How many lines in the records below contain the string "markup"? Case matters, and the reply should be the number alone.

(Collection entries)
━━━━

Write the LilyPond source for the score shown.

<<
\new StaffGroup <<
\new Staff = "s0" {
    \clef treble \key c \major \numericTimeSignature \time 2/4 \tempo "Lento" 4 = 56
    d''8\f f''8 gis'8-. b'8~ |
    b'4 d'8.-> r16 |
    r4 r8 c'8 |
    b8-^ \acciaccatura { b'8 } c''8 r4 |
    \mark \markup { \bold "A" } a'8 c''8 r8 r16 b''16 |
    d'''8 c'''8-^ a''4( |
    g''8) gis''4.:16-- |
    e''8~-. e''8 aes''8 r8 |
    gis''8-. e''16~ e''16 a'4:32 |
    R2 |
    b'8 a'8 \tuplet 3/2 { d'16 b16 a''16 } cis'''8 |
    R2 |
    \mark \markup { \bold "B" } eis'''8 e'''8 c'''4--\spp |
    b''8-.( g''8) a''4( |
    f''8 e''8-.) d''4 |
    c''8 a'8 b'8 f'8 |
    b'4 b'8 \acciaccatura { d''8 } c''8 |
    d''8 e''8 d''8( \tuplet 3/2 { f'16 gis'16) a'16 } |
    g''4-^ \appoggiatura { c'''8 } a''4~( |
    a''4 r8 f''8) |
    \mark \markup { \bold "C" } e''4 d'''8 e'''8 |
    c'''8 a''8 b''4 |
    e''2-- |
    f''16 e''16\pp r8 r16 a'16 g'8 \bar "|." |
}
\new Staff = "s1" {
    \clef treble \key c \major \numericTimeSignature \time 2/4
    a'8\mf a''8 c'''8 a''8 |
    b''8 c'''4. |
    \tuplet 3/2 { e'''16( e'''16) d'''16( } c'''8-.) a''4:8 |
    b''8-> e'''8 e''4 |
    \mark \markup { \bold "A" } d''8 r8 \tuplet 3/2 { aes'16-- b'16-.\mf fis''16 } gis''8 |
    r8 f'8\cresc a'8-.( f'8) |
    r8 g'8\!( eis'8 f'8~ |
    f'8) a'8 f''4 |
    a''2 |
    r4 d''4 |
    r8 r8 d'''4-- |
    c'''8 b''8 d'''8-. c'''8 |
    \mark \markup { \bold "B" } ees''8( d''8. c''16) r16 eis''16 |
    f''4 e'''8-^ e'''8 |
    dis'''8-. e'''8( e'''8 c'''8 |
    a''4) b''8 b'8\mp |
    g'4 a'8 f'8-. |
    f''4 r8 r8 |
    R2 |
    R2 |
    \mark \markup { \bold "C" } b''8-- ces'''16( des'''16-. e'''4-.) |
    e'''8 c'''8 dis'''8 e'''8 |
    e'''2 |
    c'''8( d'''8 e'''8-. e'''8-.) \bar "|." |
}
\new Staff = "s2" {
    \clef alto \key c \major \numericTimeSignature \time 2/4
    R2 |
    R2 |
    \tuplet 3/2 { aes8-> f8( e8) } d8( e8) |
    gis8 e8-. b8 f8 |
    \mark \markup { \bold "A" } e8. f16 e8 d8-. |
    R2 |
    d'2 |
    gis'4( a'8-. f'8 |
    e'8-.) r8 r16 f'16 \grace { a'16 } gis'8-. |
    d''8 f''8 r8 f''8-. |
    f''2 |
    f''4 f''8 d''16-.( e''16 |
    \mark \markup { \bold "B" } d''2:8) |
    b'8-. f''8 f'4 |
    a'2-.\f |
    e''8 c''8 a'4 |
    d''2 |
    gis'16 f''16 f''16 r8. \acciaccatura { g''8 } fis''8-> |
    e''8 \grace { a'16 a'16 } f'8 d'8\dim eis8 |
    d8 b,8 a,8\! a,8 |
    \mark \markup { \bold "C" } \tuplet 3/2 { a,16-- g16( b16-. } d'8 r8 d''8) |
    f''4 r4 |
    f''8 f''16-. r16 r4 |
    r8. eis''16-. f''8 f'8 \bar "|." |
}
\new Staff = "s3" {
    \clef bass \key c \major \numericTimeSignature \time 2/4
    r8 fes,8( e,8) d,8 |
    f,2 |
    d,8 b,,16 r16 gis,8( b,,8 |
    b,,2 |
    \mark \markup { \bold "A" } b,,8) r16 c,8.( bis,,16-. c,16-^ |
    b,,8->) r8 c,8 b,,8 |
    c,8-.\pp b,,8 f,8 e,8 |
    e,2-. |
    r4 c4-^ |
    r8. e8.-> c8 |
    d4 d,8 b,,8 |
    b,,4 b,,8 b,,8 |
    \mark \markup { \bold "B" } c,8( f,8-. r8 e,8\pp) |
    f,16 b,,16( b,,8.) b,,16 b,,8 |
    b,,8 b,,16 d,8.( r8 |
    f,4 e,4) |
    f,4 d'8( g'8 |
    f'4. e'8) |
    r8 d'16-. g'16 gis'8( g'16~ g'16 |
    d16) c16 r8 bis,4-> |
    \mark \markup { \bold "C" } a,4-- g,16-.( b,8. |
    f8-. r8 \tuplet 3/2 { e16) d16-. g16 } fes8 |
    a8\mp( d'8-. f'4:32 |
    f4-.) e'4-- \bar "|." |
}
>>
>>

━━━━

- **Correct result**: 12